» Work required
Without including any pictures, write out all the records word for word.
Supplied material Start Marker
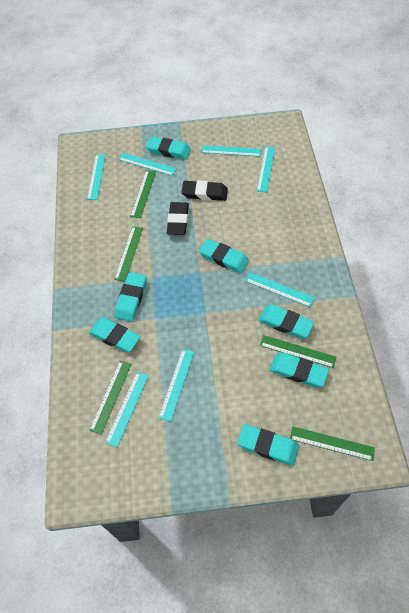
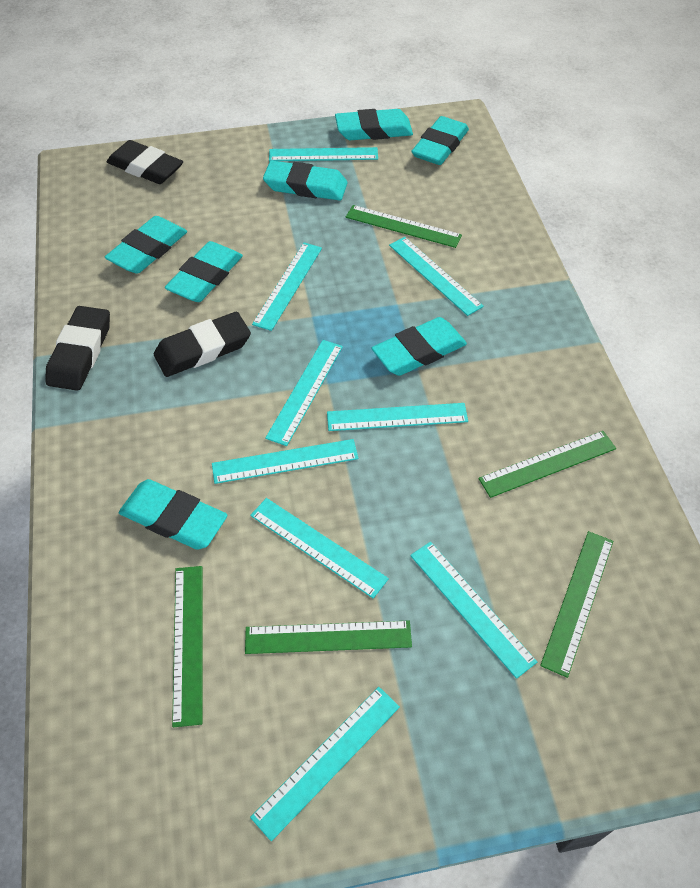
black eraser: 2 -> 3
turquoise ruler: 7 -> 9

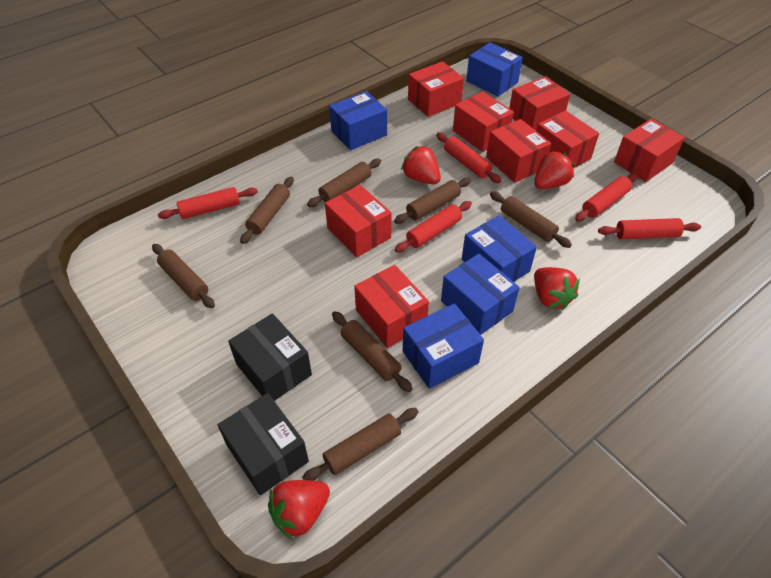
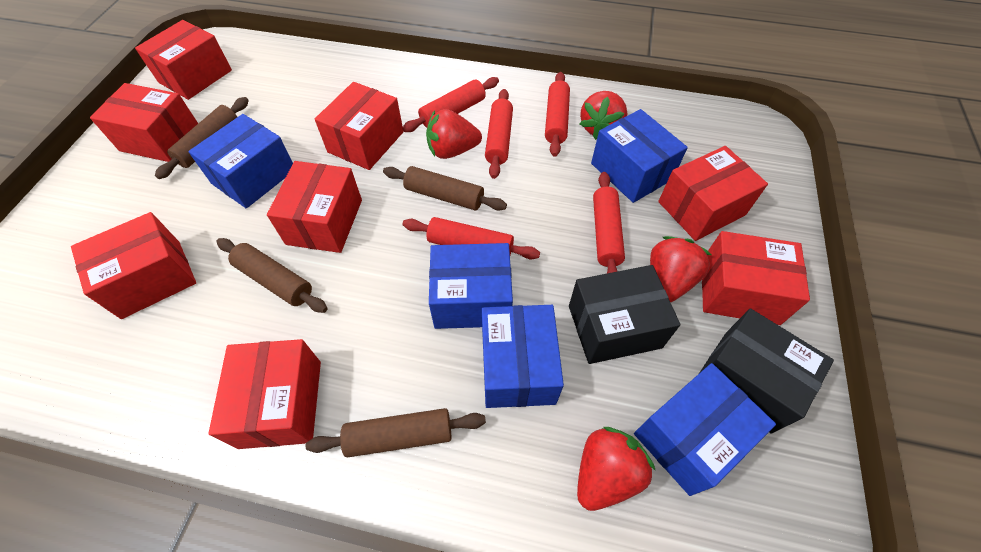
brown rolling pin: 7 -> 4

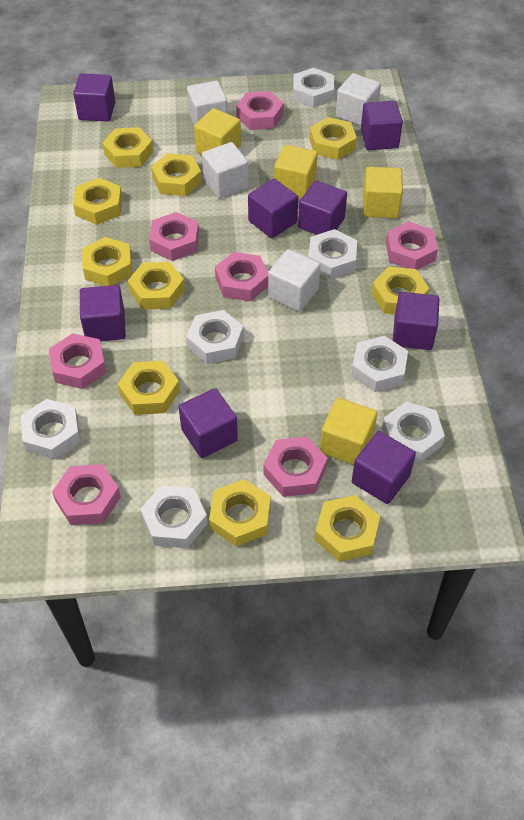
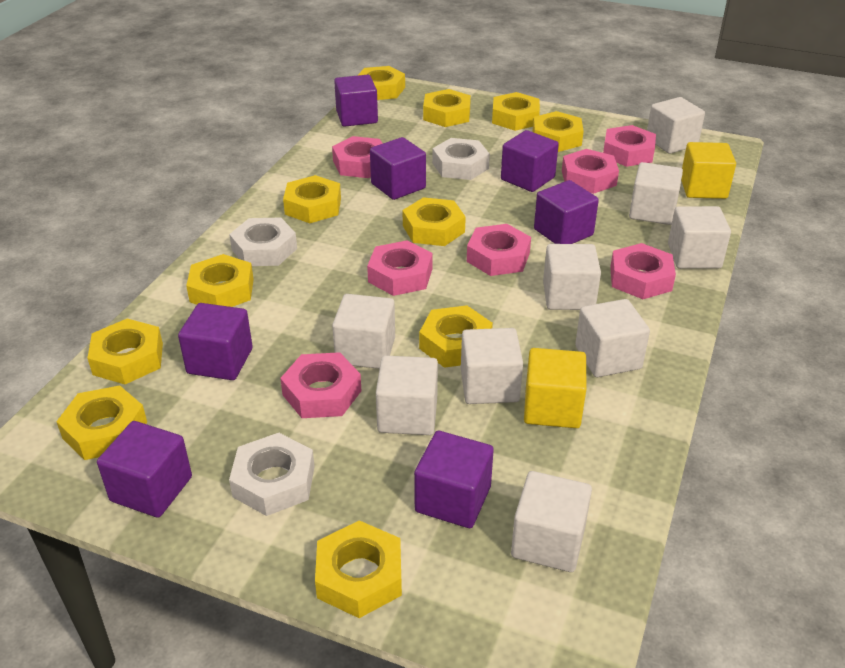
purple cube: 8 -> 7
white cube: 4 -> 9
white nut: 7 -> 3
yellow cube: 4 -> 2
yellow nut: 10 -> 11

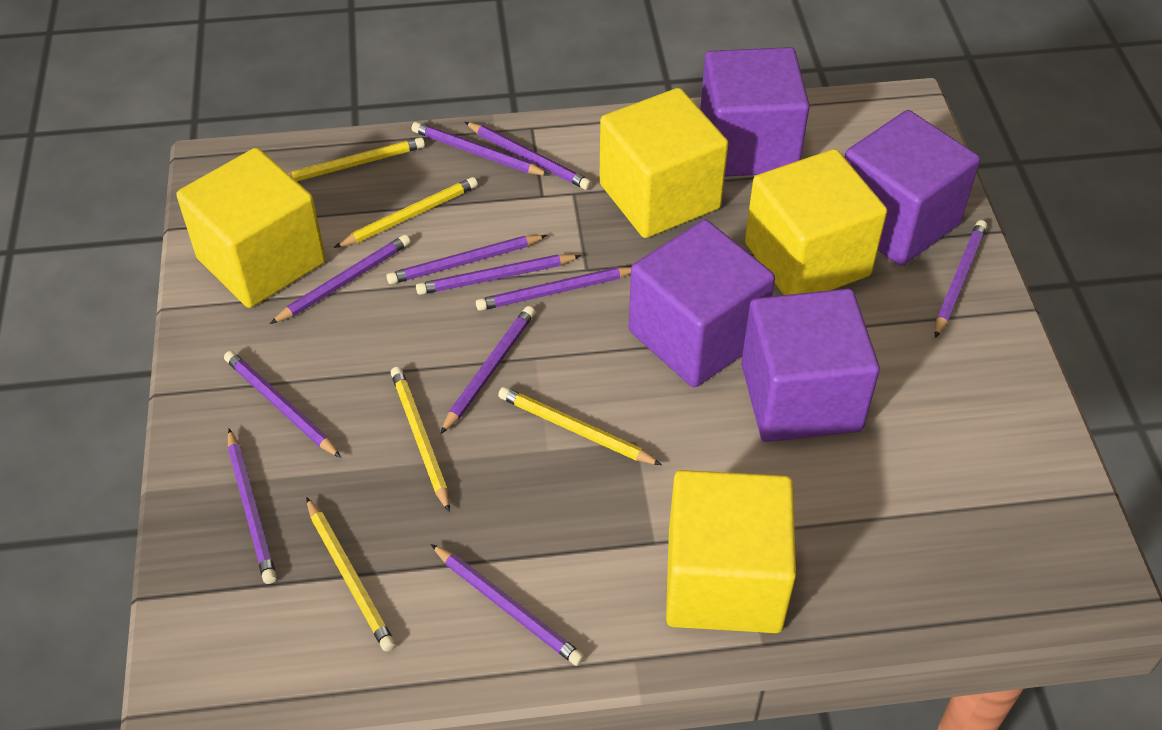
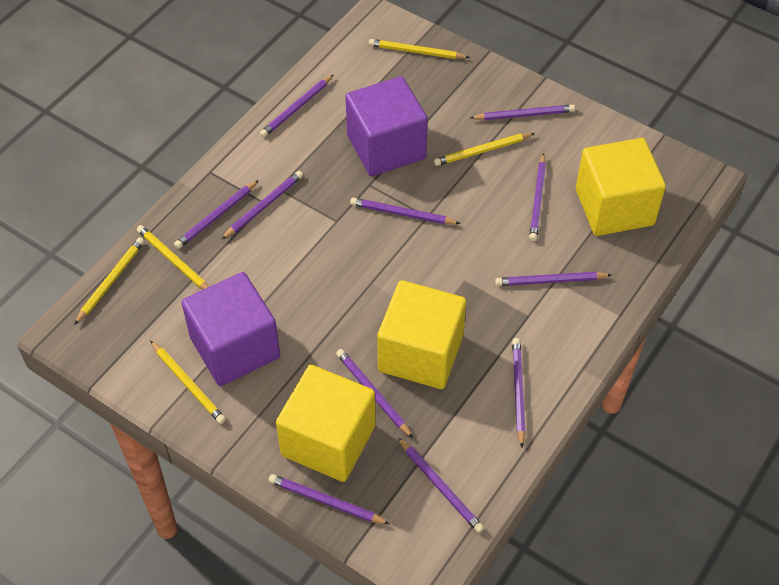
purple cube: 4 -> 2
yellow cube: 4 -> 3

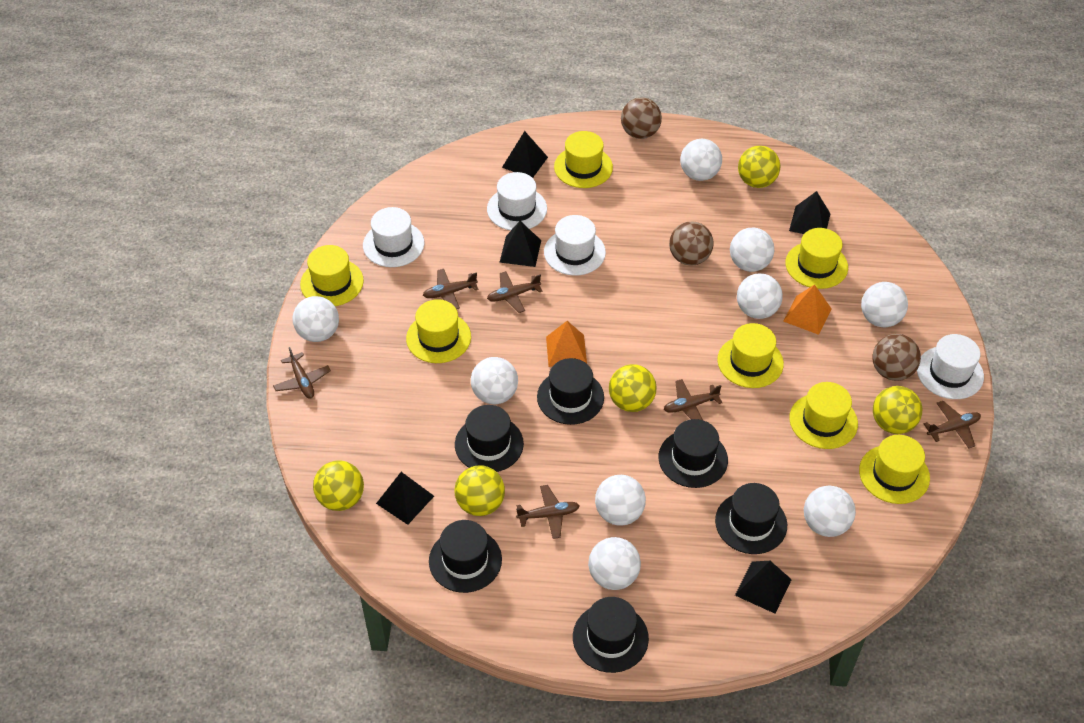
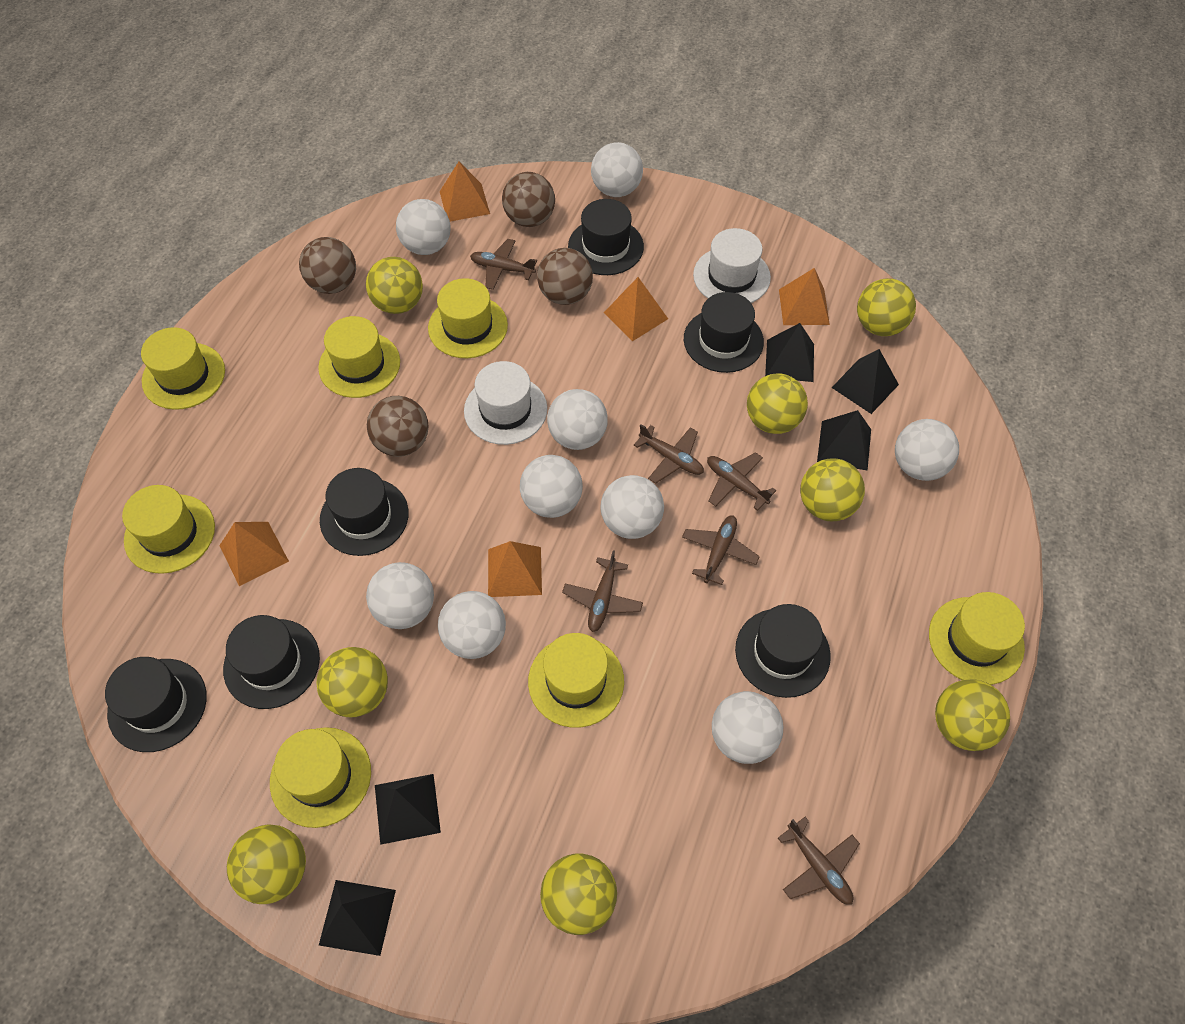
brown ball: 3 -> 4
orange pyramid: 2 -> 5
white hat: 4 -> 2
yellow ball: 5 -> 8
Supplied material End Marker
» Reply to the task
black eraser: 2 -> 3
turquoise ruler: 7 -> 9

brown rolling pin: 7 -> 4

purple cube: 8 -> 7
white cube: 4 -> 9
white nut: 7 -> 3
yellow cube: 4 -> 2
yellow nut: 10 -> 11

purple cube: 4 -> 2
yellow cube: 4 -> 3

brown ball: 3 -> 4
orange pyramid: 2 -> 5
white hat: 4 -> 2
yellow ball: 5 -> 8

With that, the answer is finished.